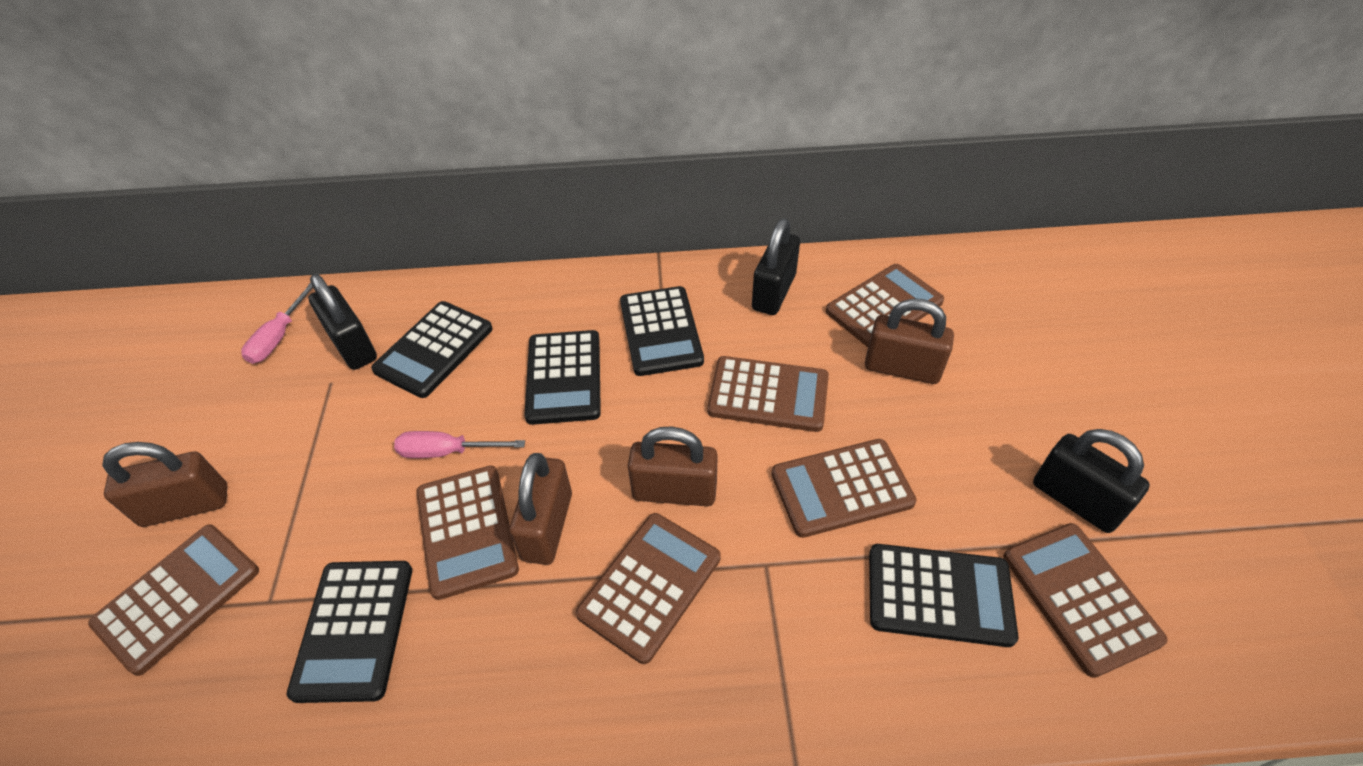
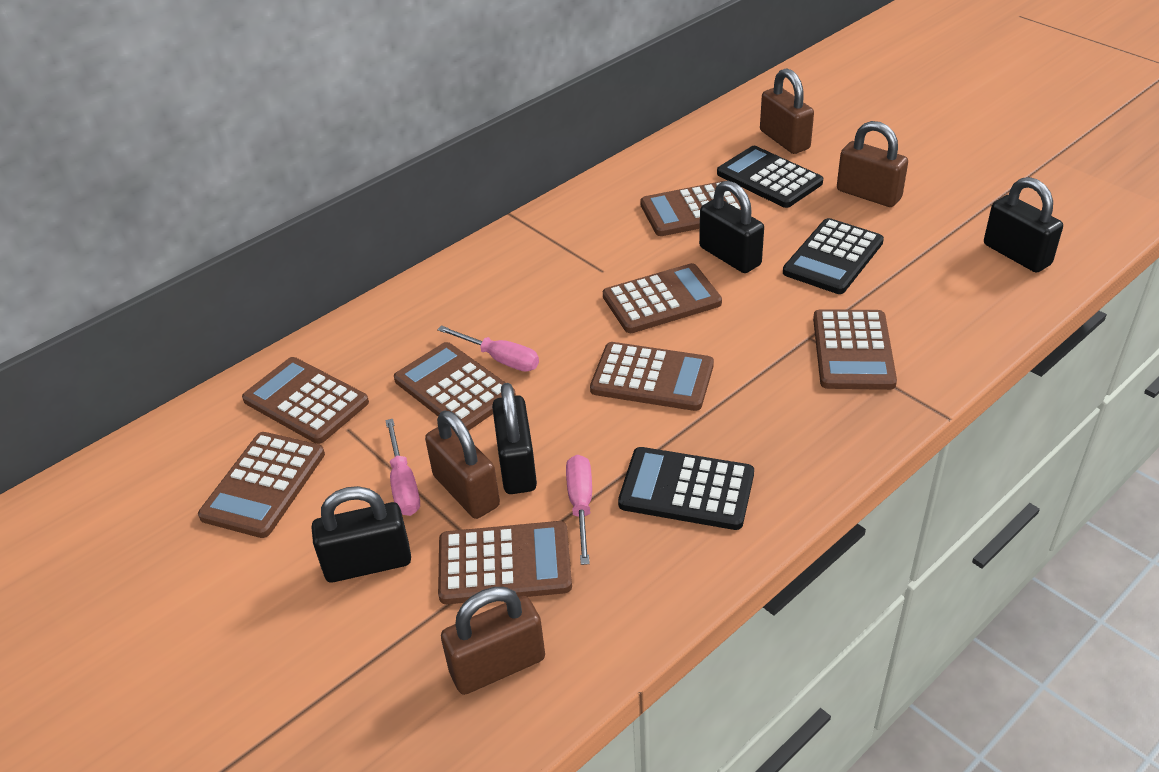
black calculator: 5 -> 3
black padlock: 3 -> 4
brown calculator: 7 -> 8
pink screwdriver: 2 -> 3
==
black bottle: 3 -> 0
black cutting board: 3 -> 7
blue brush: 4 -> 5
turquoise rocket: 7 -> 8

• **PROBLEM**
Retype the records above, but only those lines that fall between the line containing "black calculator: 5 -> 3" and the line containing "pink screwdriver: 2 -> 3", with both of those lines included, exactly as written.

• **REPLY TO THE EXERCISE**
black calculator: 5 -> 3
black padlock: 3 -> 4
brown calculator: 7 -> 8
pink screwdriver: 2 -> 3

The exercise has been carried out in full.